_WHAT YOU ARE ASKED TO DO_.
Lines with the word "counterclockwise" are the ones wanted. Copy each of them from the entries below.

_STUDY MATERIAL_.
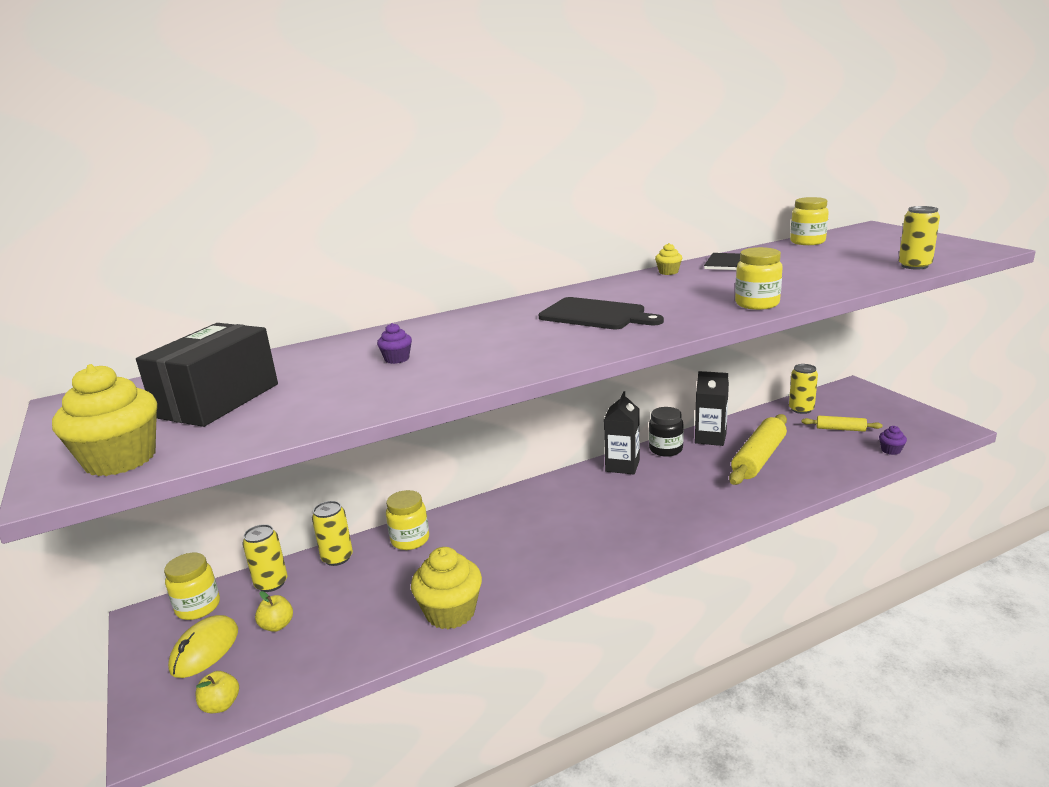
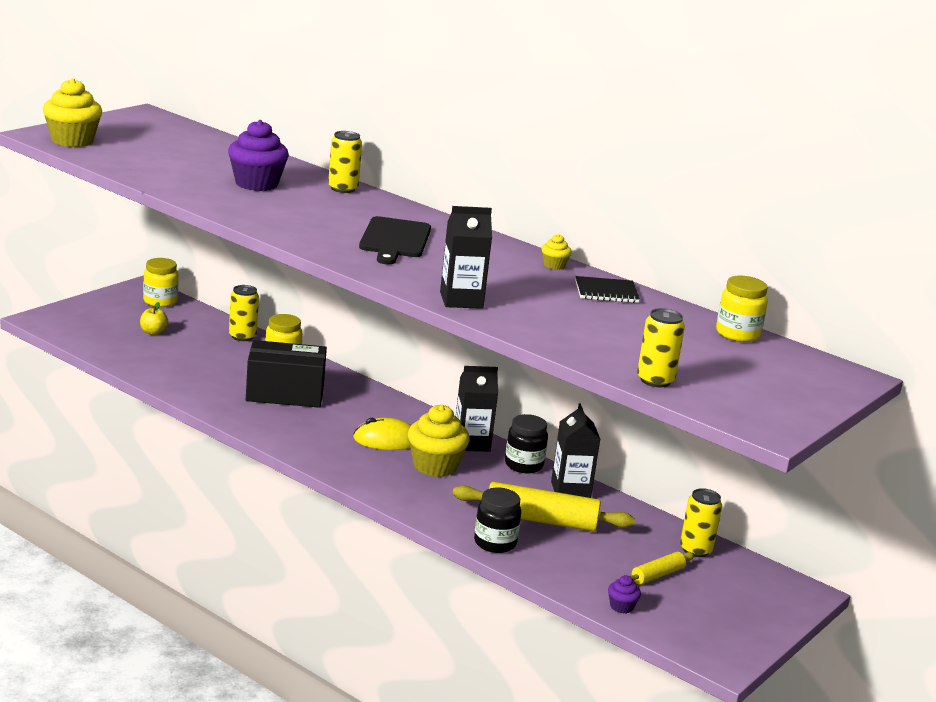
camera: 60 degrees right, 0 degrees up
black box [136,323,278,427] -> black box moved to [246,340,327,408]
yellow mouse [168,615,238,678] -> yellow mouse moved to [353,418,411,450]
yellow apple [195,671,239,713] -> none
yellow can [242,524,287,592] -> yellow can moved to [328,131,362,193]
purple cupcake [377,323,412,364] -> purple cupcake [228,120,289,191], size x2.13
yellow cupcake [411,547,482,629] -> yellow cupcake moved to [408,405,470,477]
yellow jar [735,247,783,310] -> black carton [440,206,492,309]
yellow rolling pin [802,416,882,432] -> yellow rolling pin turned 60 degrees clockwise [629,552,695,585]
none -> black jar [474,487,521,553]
---
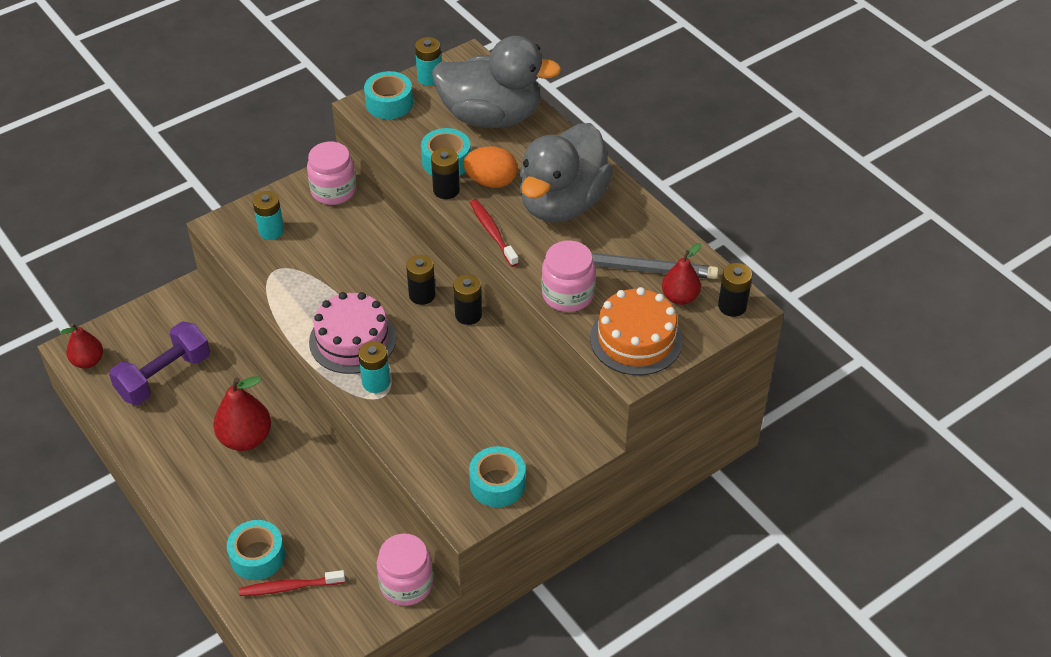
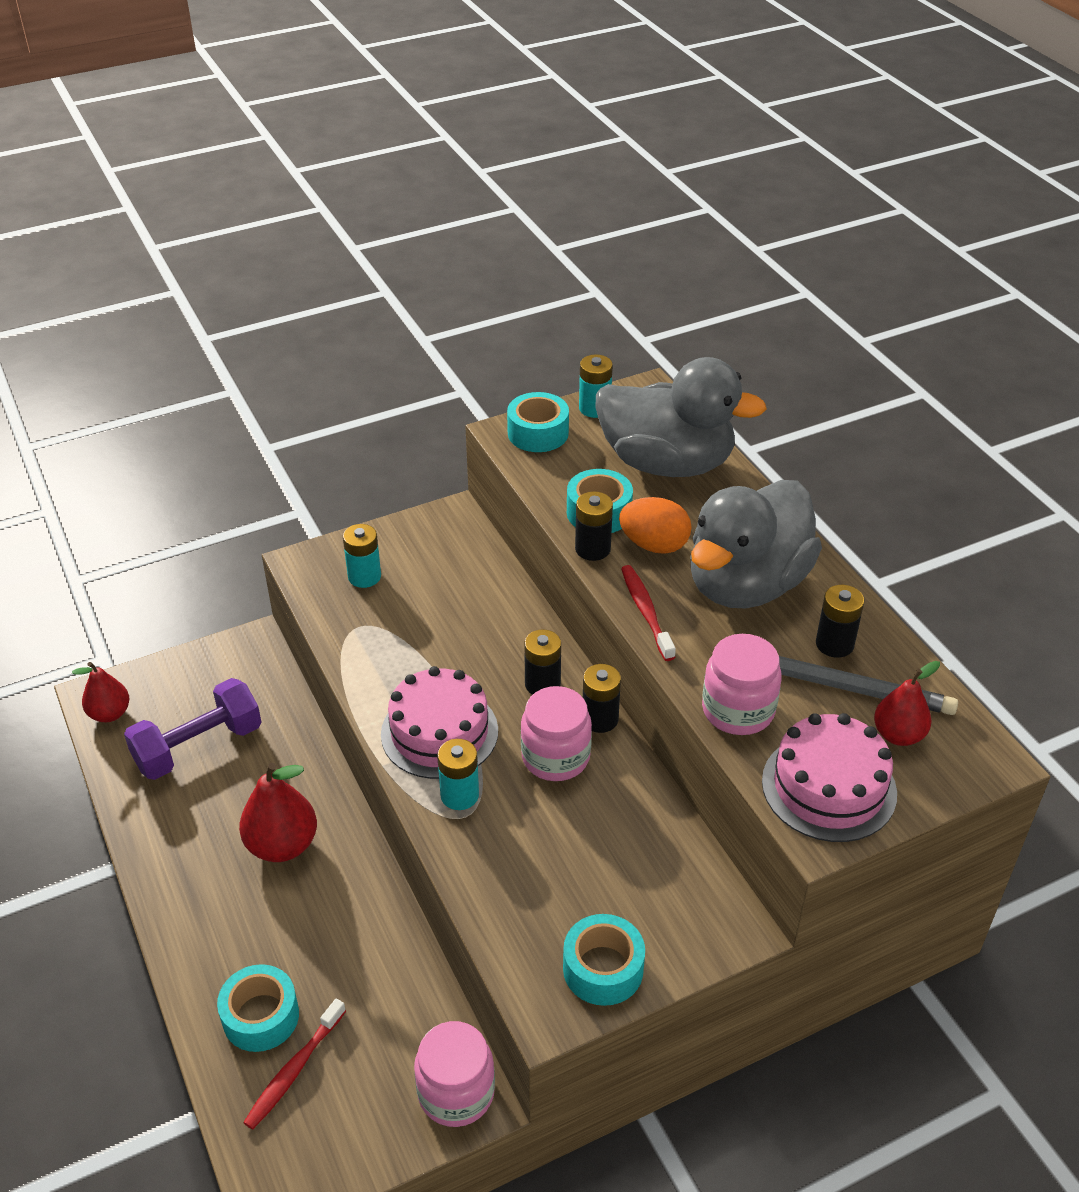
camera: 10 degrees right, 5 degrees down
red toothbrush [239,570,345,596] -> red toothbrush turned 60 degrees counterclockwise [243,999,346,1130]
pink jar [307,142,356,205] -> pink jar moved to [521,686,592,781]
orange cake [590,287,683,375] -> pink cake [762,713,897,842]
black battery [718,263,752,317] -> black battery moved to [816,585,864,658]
==
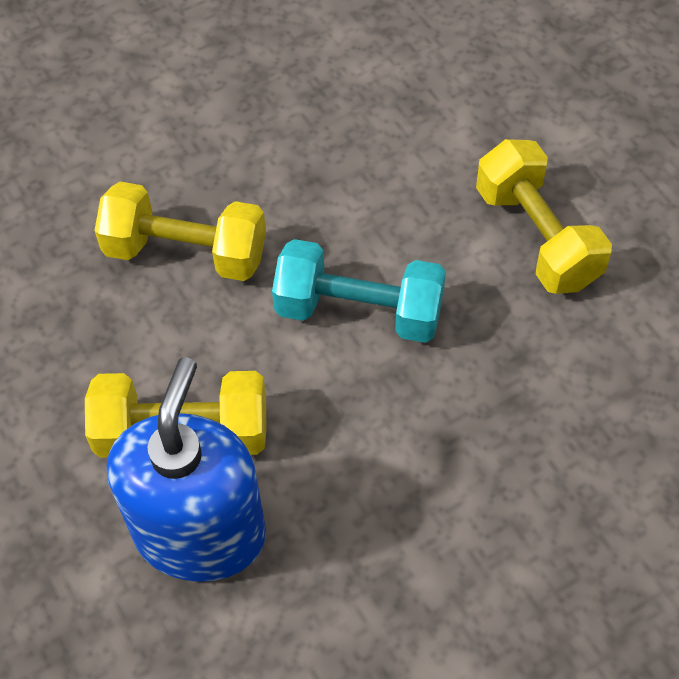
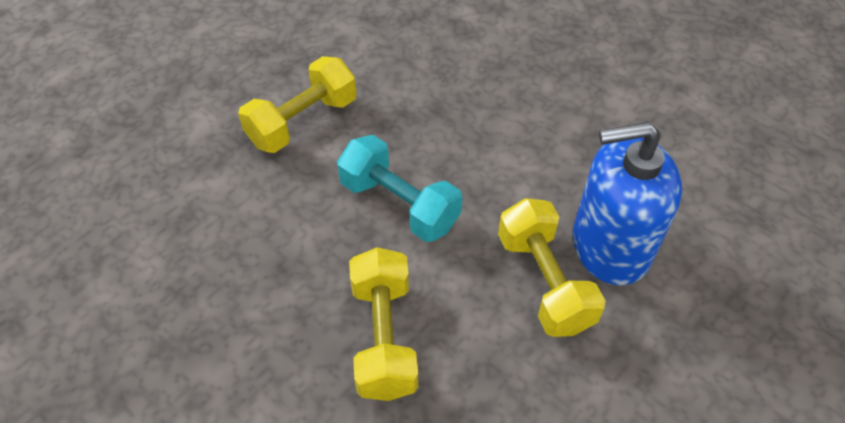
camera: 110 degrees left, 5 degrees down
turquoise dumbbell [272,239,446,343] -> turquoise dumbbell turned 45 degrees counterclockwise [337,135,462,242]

_SOLUTION TO THIS EXERCISE_.
red toothbrush [239,570,345,596] -> red toothbrush turned 60 degrees counterclockwise [243,999,346,1130]
turquoise dumbbell [272,239,446,343] -> turquoise dumbbell turned 45 degrees counterclockwise [337,135,462,242]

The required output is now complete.